> [Scene images with change listings]
______
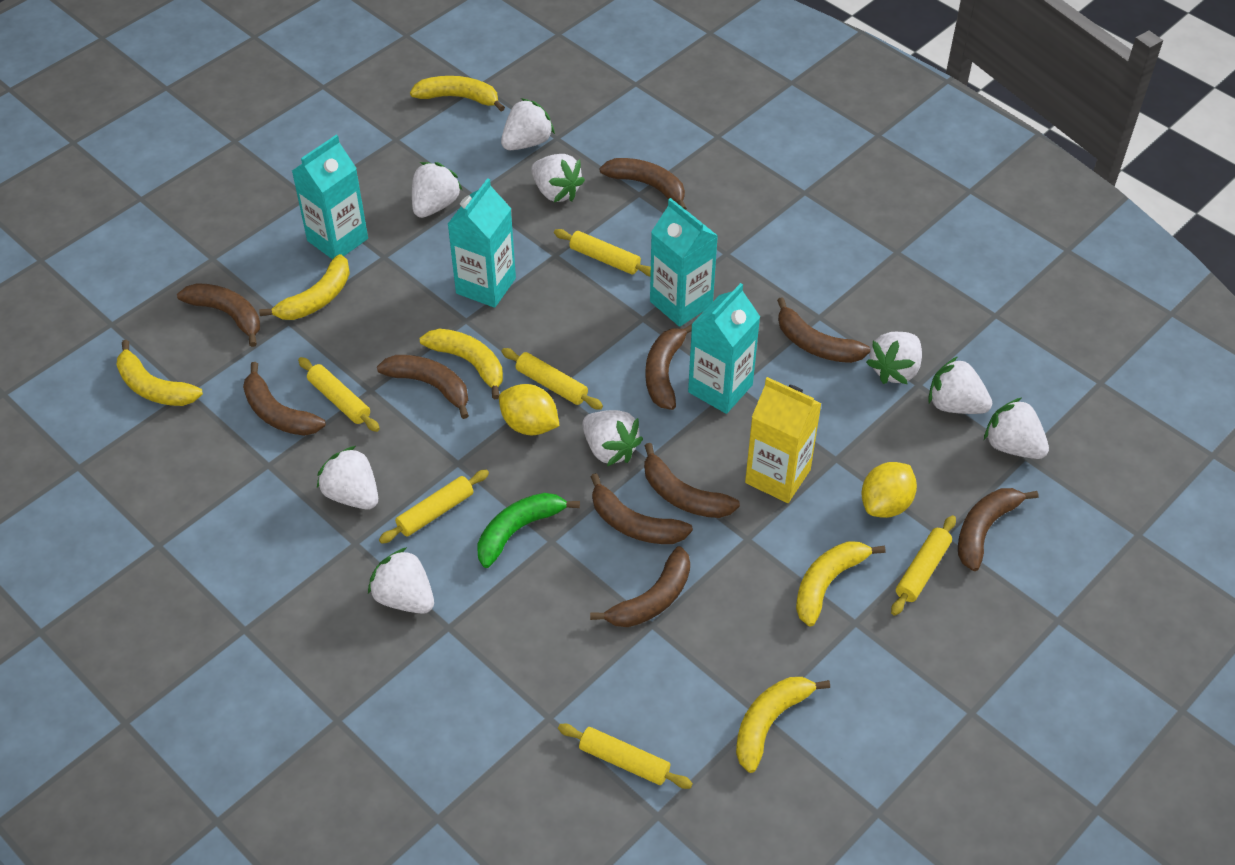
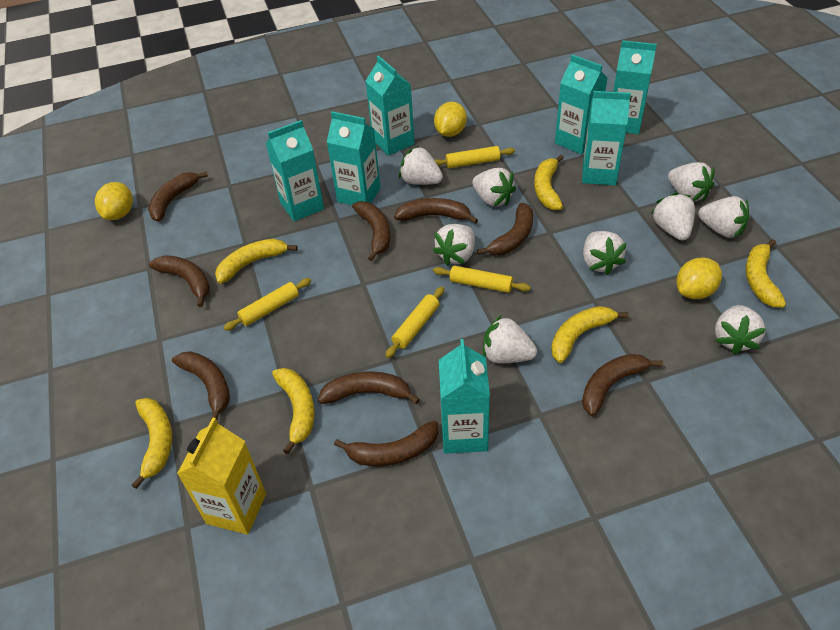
brown banana: 10 -> 9
green banana: 1 -> 0
turquoise carton: 4 -> 7
yellow lemon: 2 -> 3
yellow rolling pin: 6 -> 4

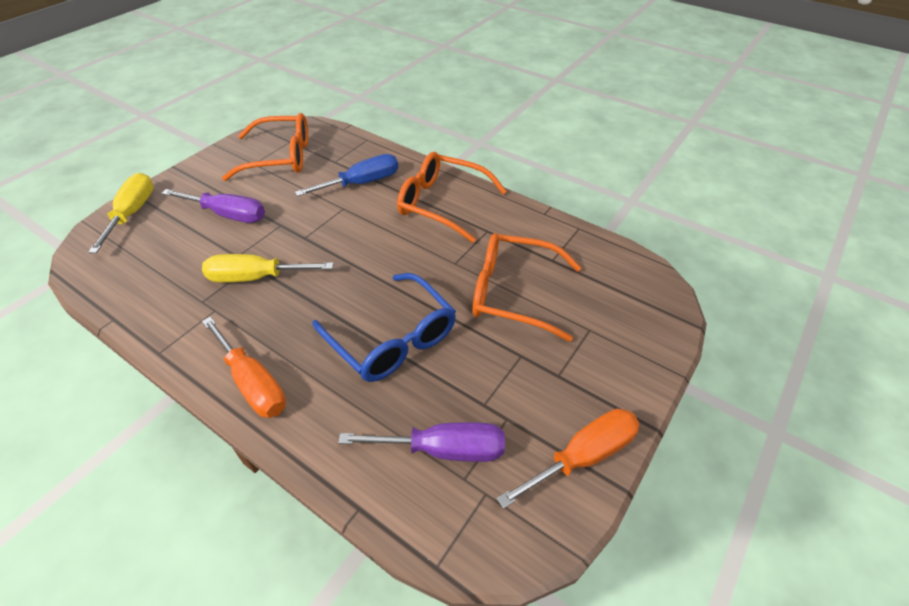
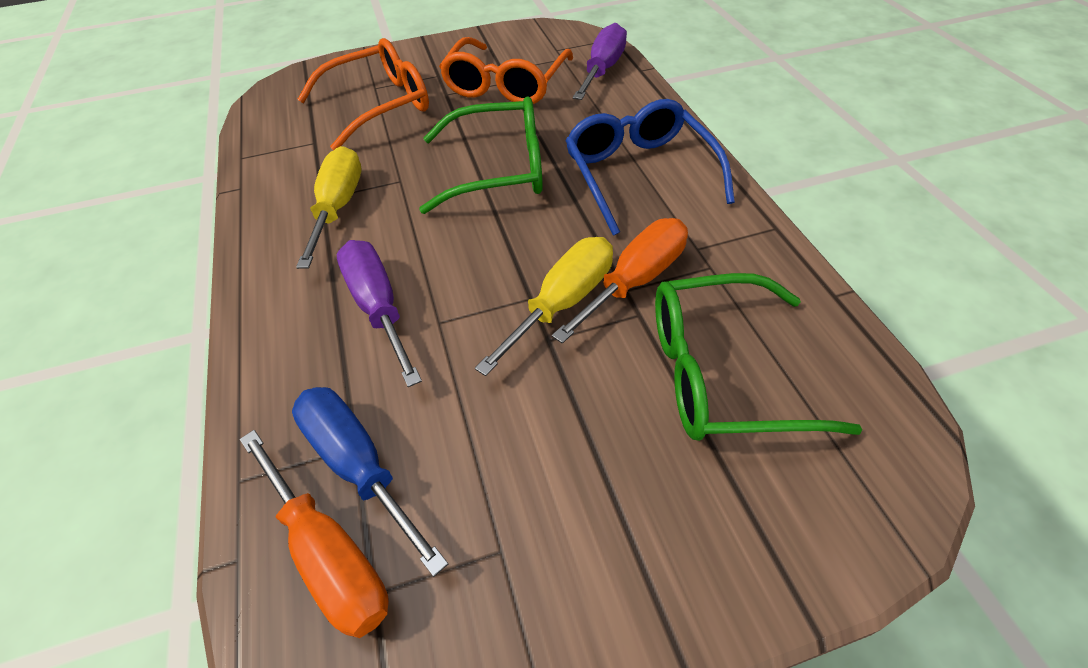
green glasses: 0 -> 2
orange glasses: 3 -> 2

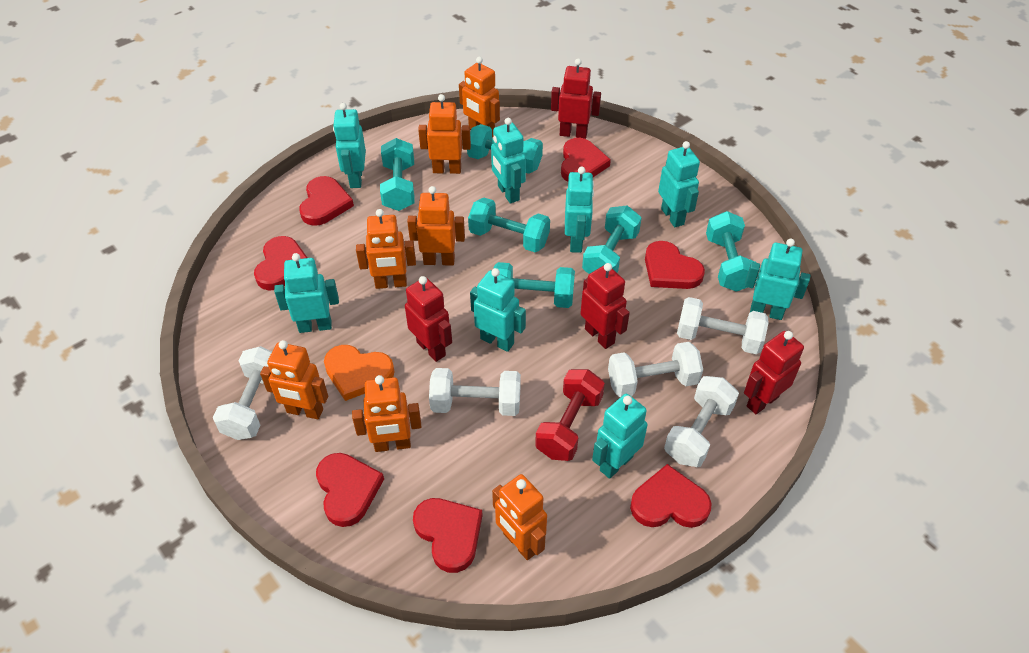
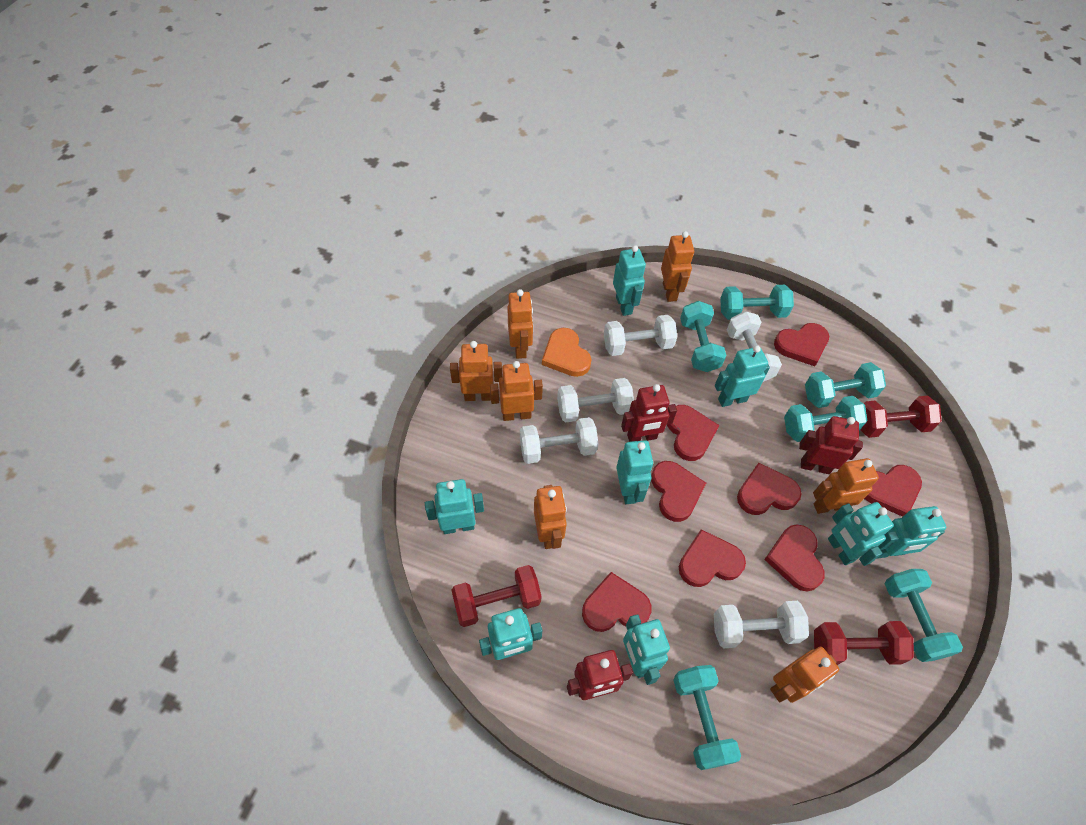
red dumbbell: 1 -> 3
red heart: 7 -> 8
red robot: 4 -> 3

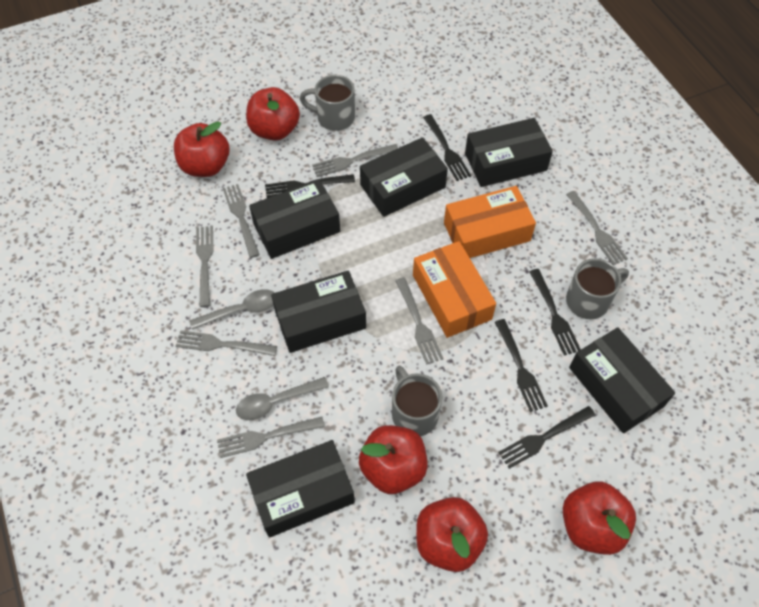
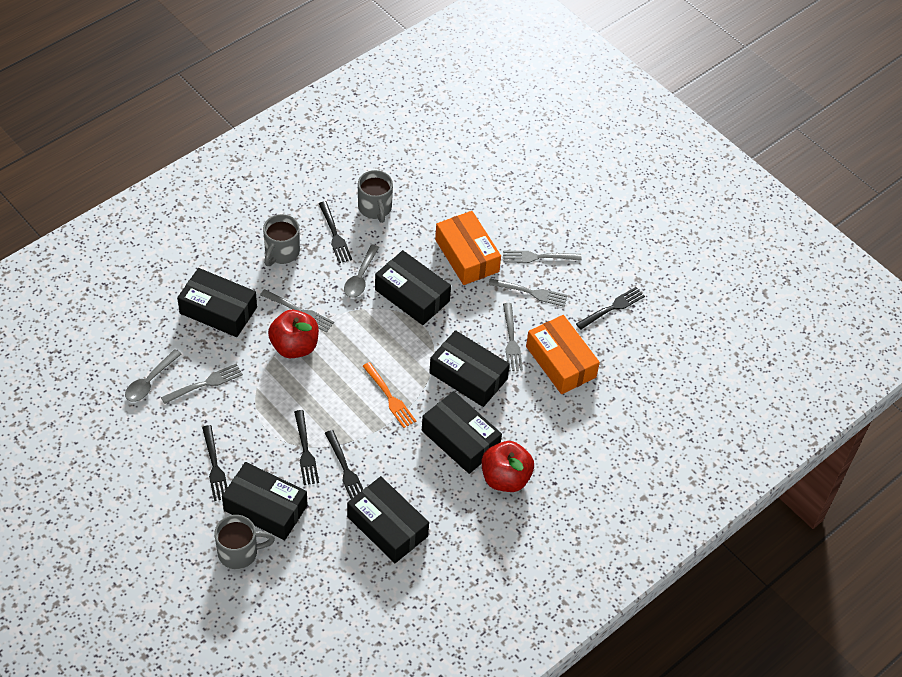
grey fork: 7 -> 5
orange fork: 0 -> 1
red apple: 5 -> 2

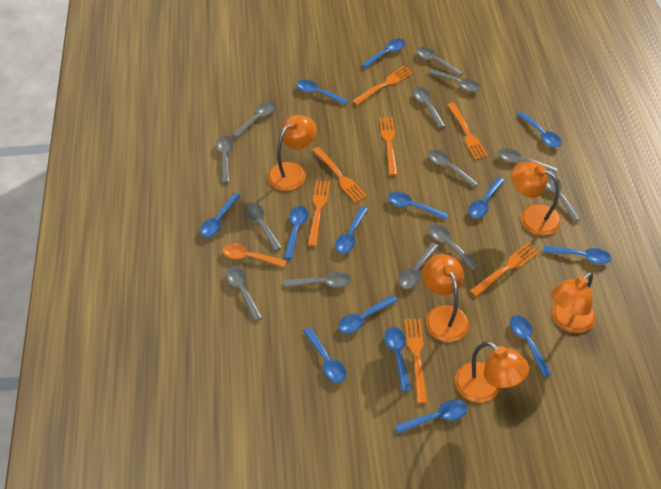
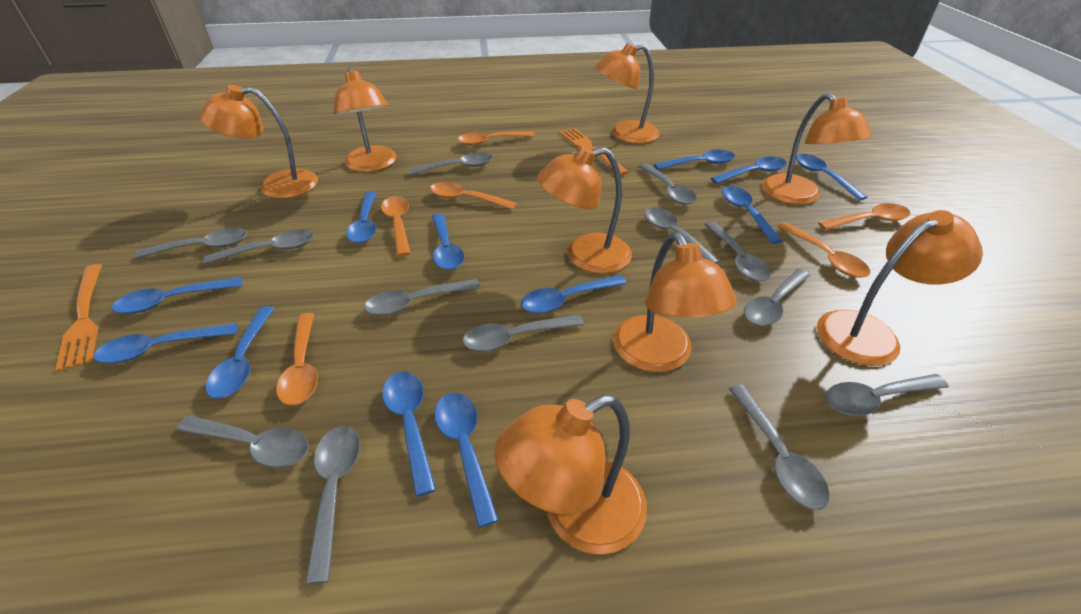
blue spoon: 14 -> 12
orange fork: 7 -> 2
orange lamp: 5 -> 8
orange spoon: 1 -> 6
______
The expected response is every entry above, repeated exactly, pictures removed.

> [ANSWER SECTION]
brown banana: 10 -> 9
green banana: 1 -> 0
turquoise carton: 4 -> 7
yellow lemon: 2 -> 3
yellow rolling pin: 6 -> 4

green glasses: 0 -> 2
orange glasses: 3 -> 2

red dumbbell: 1 -> 3
red heart: 7 -> 8
red robot: 4 -> 3

grey fork: 7 -> 5
orange fork: 0 -> 1
red apple: 5 -> 2

blue spoon: 14 -> 12
orange fork: 7 -> 2
orange lamp: 5 -> 8
orange spoon: 1 -> 6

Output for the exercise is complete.